#### [ASSIGNMENT]
Please retype only the lines below that run from the one containing "camera: 110 degrees right, 20 degrees up" through the last line, both included, without altering a word.

#### [DATA FOR PROCESSING]
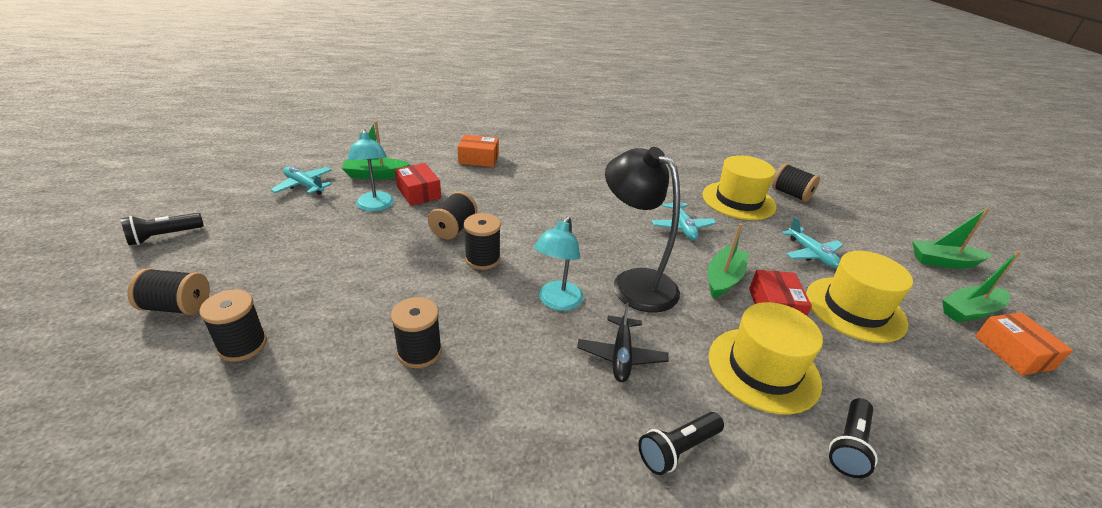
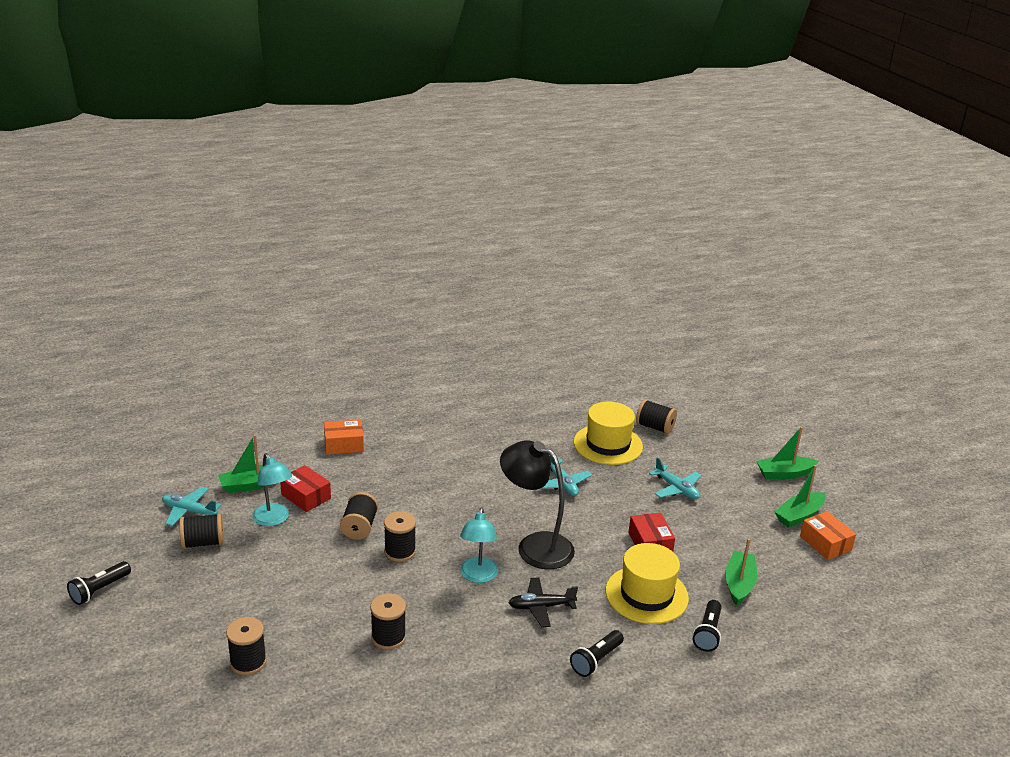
camera: 15 degrees left, 5 degrees down
black spool [128,268,210,315] -> black spool moved to [179,513,224,549]
black plane [577,303,669,382] -> black plane turned 90 degrees clockwise [509,577,578,627]
green boat [708,223,749,298] -> green boat moved to [725,539,758,606]
yellow hat [806,251,913,343] -> none

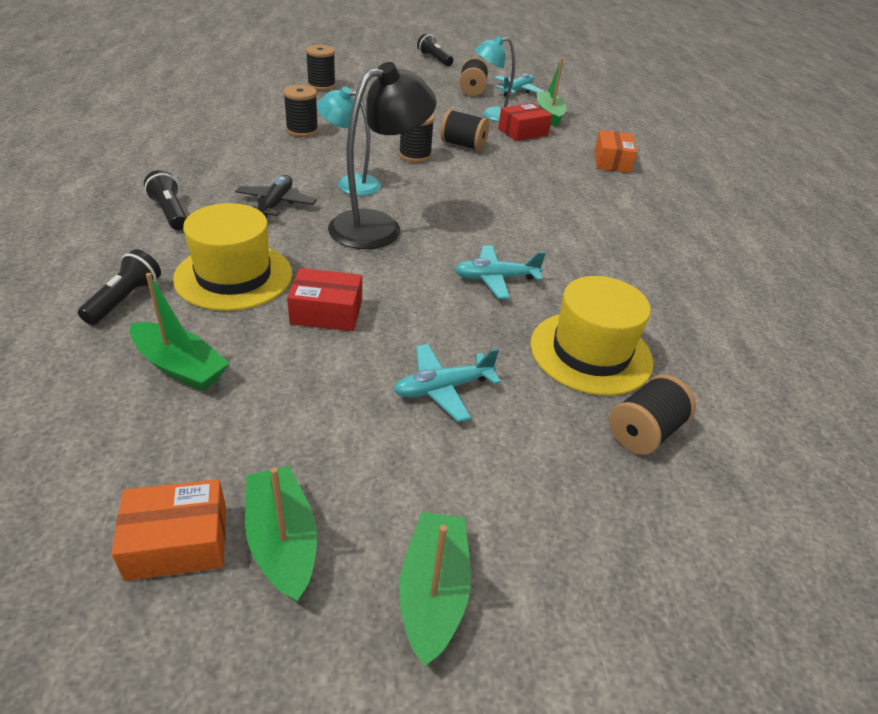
camera: 105 degrees right, 10 degrees up
black flashlight [693,600,722,652] -> black flashlight turned 75 degrees clockwise [78,249,161,325]

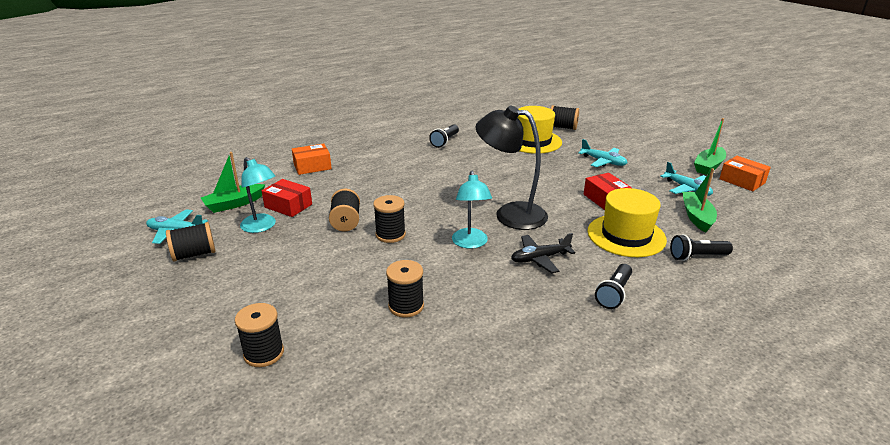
camera: 115 degrees left, 10 degrees down
green boat [399,512,471,666] -> none
black flashlight [417,33,453,66] -> black flashlight moved to [429,124,459,148]
turquoise plane [454,246,546,299] -> turquoise plane moved to [660,162,713,196]

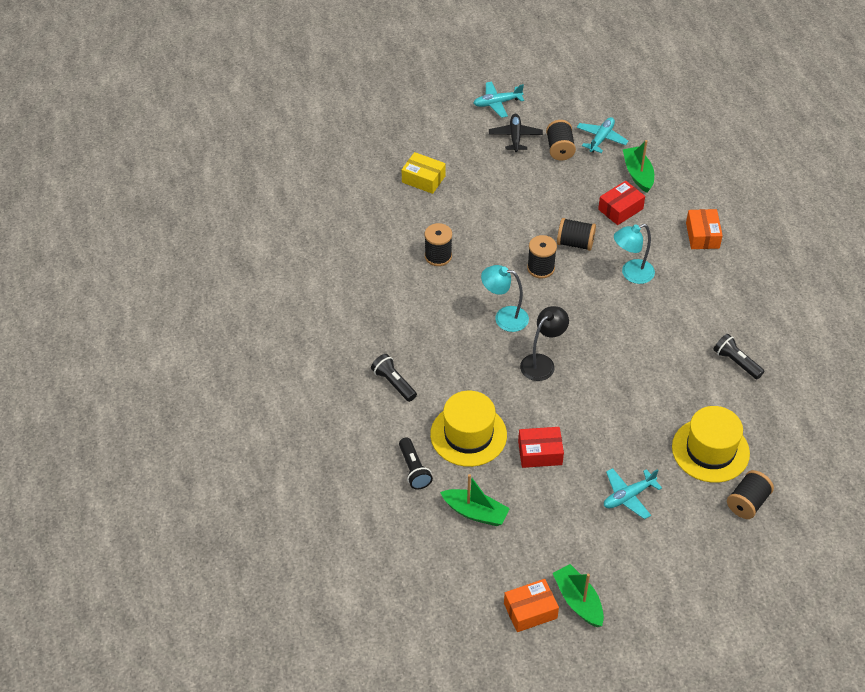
camera: 110 degrees right, 20 degrees up
black spool [235,303,284,367] -> yellow box [402,152,446,194]
turquoise lamp [240,157,276,233] -> turquoise lamp moved to [614,224,655,284]
black lamp [476,106,548,230] -> black lamp [520,306,569,381], size x0.66
black plane [511,233,575,273] -> black plane moved to [489,114,543,152]
turquoise plane [660,162,713,196] -> turquoise plane moved to [473,82,524,118]
black flashlight [670,234,733,261] -> black flashlight turned 150 degrees clockwise [399,437,433,490]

#### [EXERCISE OUTPUT]
camera: 110 degrees right, 20 degrees up
black spool [235,303,284,367] -> yellow box [402,152,446,194]
turquoise lamp [240,157,276,233] -> turquoise lamp moved to [614,224,655,284]
black lamp [476,106,548,230] -> black lamp [520,306,569,381], size x0.66
black plane [511,233,575,273] -> black plane moved to [489,114,543,152]
turquoise plane [660,162,713,196] -> turquoise plane moved to [473,82,524,118]
black flashlight [670,234,733,261] -> black flashlight turned 150 degrees clockwise [399,437,433,490]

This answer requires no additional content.